#### The data

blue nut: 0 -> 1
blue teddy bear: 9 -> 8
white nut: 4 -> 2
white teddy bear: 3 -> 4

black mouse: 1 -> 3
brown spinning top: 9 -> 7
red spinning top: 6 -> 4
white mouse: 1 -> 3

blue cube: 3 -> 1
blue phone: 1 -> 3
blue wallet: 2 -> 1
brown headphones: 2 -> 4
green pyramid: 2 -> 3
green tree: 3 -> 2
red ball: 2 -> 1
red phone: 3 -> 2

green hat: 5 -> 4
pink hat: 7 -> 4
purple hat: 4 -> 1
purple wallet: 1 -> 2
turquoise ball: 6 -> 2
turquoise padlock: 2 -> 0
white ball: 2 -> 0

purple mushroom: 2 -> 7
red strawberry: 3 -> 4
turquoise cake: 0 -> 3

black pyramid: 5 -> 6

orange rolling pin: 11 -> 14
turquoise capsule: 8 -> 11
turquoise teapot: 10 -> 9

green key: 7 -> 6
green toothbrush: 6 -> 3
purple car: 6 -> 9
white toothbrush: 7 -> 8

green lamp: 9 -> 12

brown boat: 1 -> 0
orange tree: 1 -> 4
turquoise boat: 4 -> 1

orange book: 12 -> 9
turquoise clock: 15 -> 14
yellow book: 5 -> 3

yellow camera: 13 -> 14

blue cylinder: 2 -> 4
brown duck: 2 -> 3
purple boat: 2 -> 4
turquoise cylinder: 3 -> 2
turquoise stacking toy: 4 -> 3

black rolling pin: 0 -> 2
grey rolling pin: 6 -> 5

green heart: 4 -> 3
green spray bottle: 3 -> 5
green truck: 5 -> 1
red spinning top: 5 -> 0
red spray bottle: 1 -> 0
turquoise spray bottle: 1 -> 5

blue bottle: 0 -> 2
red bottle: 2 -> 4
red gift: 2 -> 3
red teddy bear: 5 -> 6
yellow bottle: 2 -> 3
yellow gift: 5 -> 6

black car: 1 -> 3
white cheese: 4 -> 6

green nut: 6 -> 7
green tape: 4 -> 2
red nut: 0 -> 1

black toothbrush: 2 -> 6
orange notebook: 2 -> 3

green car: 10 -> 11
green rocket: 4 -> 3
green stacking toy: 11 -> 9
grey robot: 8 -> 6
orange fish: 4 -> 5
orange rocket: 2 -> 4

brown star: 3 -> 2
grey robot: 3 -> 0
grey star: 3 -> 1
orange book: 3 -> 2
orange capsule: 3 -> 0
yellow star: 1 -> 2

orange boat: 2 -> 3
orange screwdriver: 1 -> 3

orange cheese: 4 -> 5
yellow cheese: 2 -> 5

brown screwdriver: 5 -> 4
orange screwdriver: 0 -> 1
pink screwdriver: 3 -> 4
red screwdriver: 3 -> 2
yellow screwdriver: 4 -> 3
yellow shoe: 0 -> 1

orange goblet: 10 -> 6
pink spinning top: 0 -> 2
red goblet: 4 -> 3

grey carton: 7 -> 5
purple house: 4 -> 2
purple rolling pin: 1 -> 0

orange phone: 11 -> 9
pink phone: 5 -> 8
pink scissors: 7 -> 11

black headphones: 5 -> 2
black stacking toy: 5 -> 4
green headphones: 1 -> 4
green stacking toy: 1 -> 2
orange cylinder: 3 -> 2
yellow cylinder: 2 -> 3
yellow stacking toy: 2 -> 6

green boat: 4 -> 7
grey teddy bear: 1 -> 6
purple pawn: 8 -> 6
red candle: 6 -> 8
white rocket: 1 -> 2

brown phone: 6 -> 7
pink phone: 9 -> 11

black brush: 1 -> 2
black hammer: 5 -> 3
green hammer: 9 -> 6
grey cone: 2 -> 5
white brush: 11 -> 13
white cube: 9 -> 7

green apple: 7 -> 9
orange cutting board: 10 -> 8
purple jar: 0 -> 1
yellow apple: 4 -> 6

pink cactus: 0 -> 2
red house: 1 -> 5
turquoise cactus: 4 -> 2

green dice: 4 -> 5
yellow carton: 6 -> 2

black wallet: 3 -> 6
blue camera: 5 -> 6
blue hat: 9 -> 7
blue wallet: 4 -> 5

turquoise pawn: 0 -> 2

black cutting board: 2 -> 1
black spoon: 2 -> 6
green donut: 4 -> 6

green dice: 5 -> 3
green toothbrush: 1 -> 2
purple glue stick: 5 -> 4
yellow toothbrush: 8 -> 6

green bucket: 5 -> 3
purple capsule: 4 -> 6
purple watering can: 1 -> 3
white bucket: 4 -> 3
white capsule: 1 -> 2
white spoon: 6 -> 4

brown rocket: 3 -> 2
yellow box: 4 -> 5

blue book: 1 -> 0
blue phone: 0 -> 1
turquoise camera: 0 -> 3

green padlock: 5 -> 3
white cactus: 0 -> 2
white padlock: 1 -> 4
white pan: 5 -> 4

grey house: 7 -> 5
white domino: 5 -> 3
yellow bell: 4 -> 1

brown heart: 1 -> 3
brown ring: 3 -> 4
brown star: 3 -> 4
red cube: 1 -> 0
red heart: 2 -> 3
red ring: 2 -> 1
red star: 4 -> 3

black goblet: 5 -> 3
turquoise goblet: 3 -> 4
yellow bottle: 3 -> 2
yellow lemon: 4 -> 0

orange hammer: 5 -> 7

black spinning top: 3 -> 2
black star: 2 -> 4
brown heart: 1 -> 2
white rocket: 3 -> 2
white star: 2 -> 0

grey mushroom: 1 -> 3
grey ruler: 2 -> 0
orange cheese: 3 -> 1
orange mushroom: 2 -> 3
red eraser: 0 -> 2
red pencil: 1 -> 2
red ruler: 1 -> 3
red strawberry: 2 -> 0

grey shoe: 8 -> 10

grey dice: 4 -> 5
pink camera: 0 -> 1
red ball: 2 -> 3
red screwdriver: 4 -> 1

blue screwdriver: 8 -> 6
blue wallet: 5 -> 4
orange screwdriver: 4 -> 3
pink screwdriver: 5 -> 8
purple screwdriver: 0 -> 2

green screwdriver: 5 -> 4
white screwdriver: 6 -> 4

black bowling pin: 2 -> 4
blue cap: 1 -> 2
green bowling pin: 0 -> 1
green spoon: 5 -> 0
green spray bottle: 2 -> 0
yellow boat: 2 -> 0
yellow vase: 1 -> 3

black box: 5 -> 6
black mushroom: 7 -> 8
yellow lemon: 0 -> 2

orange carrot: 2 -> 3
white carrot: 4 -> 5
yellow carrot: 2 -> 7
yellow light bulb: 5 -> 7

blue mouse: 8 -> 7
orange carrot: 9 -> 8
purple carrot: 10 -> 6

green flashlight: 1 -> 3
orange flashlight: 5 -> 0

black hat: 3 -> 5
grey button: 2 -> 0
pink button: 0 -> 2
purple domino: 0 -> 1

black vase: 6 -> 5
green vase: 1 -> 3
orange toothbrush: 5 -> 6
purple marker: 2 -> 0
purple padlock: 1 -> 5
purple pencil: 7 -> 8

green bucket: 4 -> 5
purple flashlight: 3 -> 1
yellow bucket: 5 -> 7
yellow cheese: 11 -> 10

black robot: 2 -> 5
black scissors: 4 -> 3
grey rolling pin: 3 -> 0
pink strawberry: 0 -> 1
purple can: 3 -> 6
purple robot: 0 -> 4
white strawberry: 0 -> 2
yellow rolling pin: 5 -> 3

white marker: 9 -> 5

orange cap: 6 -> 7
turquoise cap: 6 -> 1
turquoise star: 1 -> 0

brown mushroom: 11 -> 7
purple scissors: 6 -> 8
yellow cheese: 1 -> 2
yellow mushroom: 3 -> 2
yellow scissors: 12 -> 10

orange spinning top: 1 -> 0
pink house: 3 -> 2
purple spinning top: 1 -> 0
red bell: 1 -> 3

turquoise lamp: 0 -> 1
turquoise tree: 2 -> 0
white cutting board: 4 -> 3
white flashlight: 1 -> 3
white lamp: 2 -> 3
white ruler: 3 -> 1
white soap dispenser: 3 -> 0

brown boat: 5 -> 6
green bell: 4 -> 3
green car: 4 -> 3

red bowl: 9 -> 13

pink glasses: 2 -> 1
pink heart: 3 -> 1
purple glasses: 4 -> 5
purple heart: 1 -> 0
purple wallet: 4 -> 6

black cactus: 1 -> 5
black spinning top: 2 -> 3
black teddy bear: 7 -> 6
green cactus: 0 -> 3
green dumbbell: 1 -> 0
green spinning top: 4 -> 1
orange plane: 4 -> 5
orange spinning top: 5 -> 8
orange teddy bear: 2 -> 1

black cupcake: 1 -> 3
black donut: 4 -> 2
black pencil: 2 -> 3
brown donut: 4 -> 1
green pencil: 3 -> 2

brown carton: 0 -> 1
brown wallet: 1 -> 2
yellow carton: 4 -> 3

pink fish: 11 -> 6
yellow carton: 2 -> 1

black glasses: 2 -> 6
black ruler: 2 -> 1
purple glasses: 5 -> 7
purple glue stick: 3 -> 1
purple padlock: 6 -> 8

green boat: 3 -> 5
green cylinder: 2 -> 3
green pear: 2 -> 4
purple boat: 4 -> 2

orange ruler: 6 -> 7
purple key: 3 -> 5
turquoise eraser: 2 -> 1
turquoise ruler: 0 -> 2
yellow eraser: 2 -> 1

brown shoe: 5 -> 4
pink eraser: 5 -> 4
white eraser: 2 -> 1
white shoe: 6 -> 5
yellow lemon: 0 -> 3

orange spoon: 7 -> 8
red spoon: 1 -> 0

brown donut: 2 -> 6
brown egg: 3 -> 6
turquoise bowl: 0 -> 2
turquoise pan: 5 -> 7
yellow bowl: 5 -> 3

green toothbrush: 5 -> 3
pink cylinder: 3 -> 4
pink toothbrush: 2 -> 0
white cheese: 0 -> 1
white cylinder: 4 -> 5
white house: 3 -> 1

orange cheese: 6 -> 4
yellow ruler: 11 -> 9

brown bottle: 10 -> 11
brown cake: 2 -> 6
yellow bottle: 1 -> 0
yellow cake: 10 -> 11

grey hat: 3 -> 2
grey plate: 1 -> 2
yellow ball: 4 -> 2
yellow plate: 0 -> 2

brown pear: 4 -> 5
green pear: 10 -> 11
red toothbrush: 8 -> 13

########

= Required action =
Take the records above and return, word for word, only the lines that fall from the line with "red ring: 2 -> 1" to the line with "orange carrot: 9 -> 8", both of them included.

= Exercise response =
red ring: 2 -> 1
red star: 4 -> 3

black goblet: 5 -> 3
turquoise goblet: 3 -> 4
yellow bottle: 3 -> 2
yellow lemon: 4 -> 0

orange hammer: 5 -> 7

black spinning top: 3 -> 2
black star: 2 -> 4
brown heart: 1 -> 2
white rocket: 3 -> 2
white star: 2 -> 0

grey mushroom: 1 -> 3
grey ruler: 2 -> 0
orange cheese: 3 -> 1
orange mushroom: 2 -> 3
red eraser: 0 -> 2
red pencil: 1 -> 2
red ruler: 1 -> 3
red strawberry: 2 -> 0

grey shoe: 8 -> 10

grey dice: 4 -> 5
pink camera: 0 -> 1
red ball: 2 -> 3
red screwdriver: 4 -> 1

blue screwdriver: 8 -> 6
blue wallet: 5 -> 4
orange screwdriver: 4 -> 3
pink screwdriver: 5 -> 8
purple screwdriver: 0 -> 2

green screwdriver: 5 -> 4
white screwdriver: 6 -> 4

black bowling pin: 2 -> 4
blue cap: 1 -> 2
green bowling pin: 0 -> 1
green spoon: 5 -> 0
green spray bottle: 2 -> 0
yellow boat: 2 -> 0
yellow vase: 1 -> 3

black box: 5 -> 6
black mushroom: 7 -> 8
yellow lemon: 0 -> 2

orange carrot: 2 -> 3
white carrot: 4 -> 5
yellow carrot: 2 -> 7
yellow light bulb: 5 -> 7

blue mouse: 8 -> 7
orange carrot: 9 -> 8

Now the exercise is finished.